● REQUIREMENT
Below is a listing to transcribe in full and exactly; keep the pictures out.

● SOURCE INFORMATION
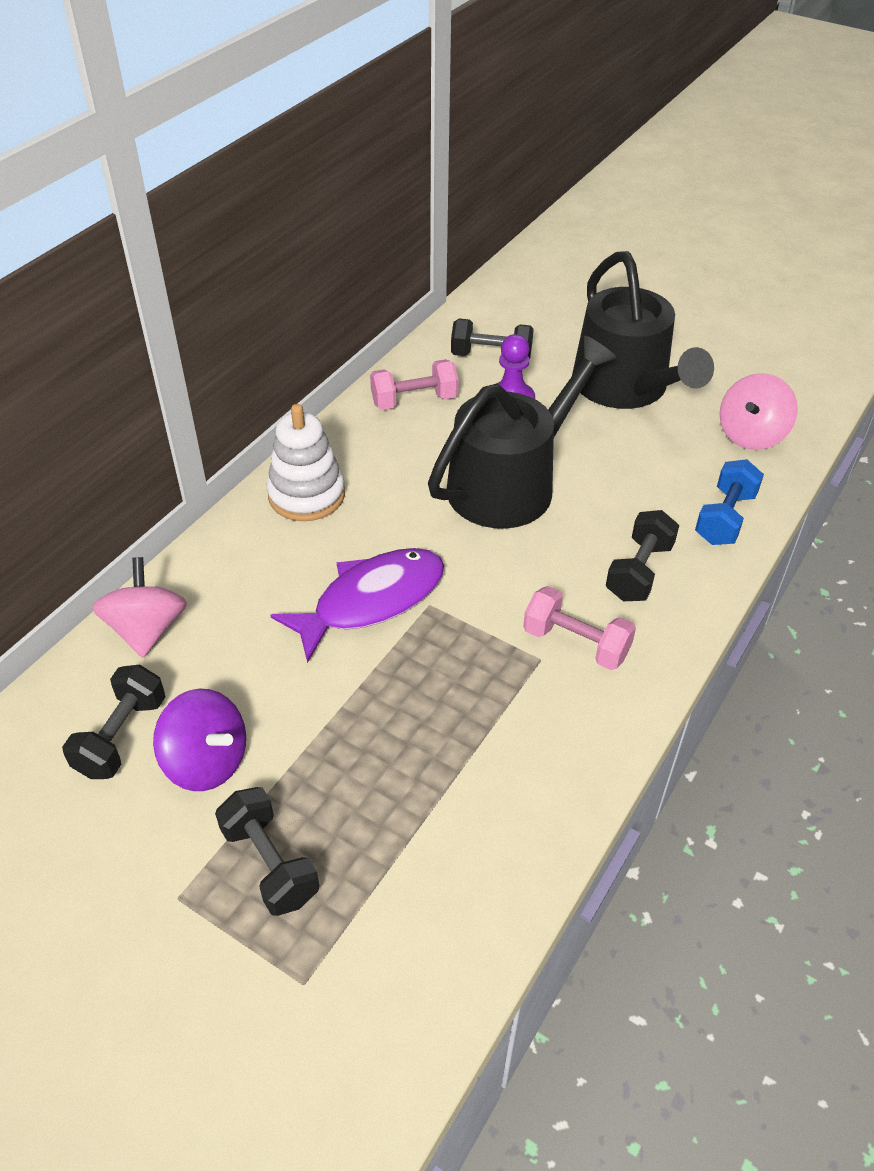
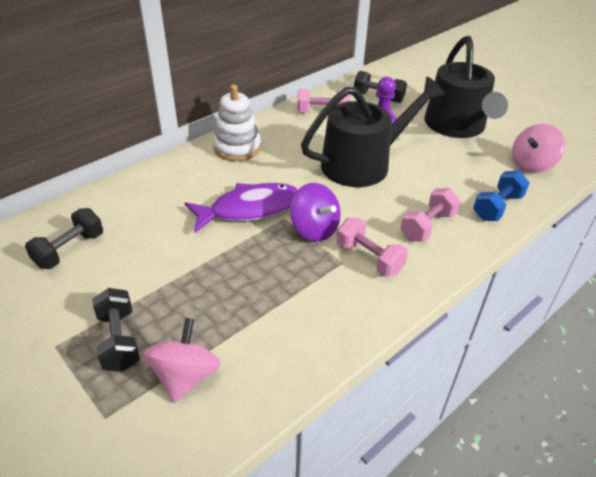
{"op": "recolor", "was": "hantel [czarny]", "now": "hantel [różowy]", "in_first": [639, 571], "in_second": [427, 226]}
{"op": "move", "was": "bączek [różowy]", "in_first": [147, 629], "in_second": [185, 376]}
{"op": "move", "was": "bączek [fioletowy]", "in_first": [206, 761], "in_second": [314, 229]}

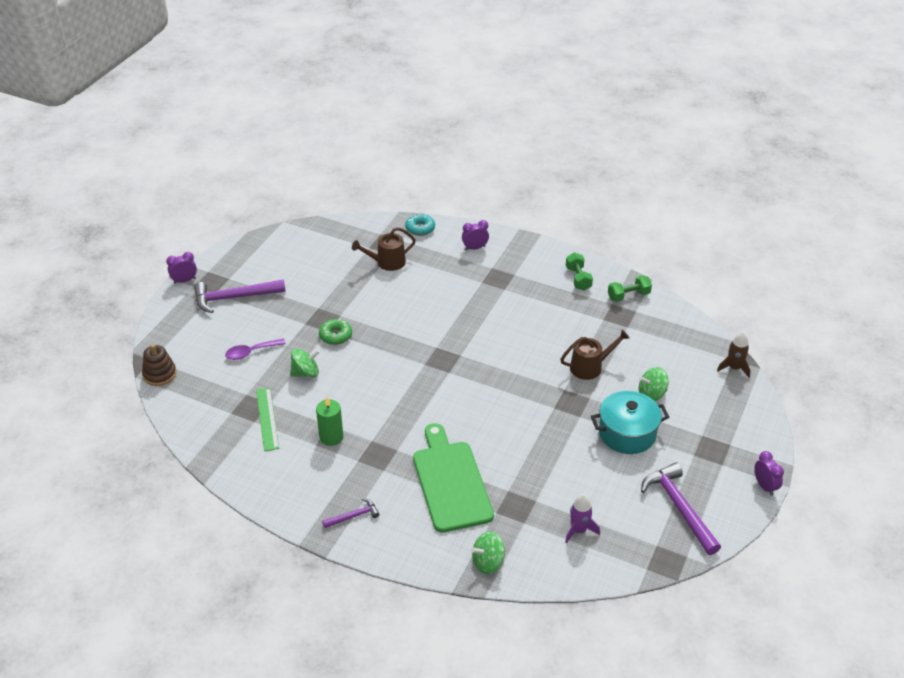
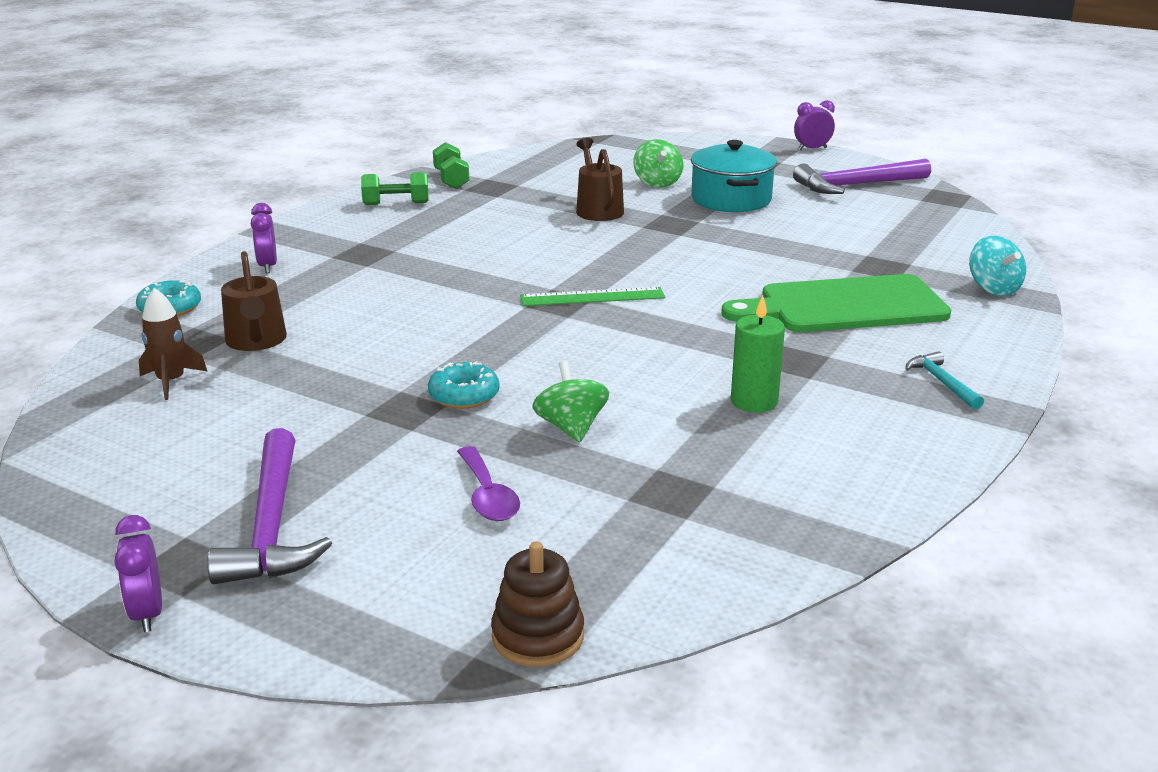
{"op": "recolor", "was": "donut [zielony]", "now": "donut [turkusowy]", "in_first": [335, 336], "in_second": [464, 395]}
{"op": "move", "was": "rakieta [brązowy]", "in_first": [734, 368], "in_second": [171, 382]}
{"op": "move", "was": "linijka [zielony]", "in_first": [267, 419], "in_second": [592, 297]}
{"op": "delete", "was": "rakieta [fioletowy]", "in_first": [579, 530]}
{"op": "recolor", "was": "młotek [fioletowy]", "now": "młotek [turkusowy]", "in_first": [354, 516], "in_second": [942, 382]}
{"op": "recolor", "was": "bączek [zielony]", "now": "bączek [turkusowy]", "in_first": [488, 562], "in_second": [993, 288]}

● PROBLEM SOLUTION
{"op": "recolor", "was": "hantel [czarny]", "now": "hantel [różowy]", "in_first": [639, 571], "in_second": [427, 226]}
{"op": "move", "was": "bączek [różowy]", "in_first": [147, 629], "in_second": [185, 376]}
{"op": "move", "was": "bączek [fioletowy]", "in_first": [206, 761], "in_second": [314, 229]}

{"op": "recolor", "was": "donut [zielony]", "now": "donut [turkusowy]", "in_first": [335, 336], "in_second": [464, 395]}
{"op": "move", "was": "rakieta [brązowy]", "in_first": [734, 368], "in_second": [171, 382]}
{"op": "move", "was": "linijka [zielony]", "in_first": [267, 419], "in_second": [592, 297]}
{"op": "delete", "was": "rakieta [fioletowy]", "in_first": [579, 530]}
{"op": "recolor", "was": "młotek [fioletowy]", "now": "młotek [turkusowy]", "in_first": [354, 516], "in_second": [942, 382]}
{"op": "recolor", "was": "bączek [zielony]", "now": "bączek [turkusowy]", "in_first": [488, 562], "in_second": [993, 288]}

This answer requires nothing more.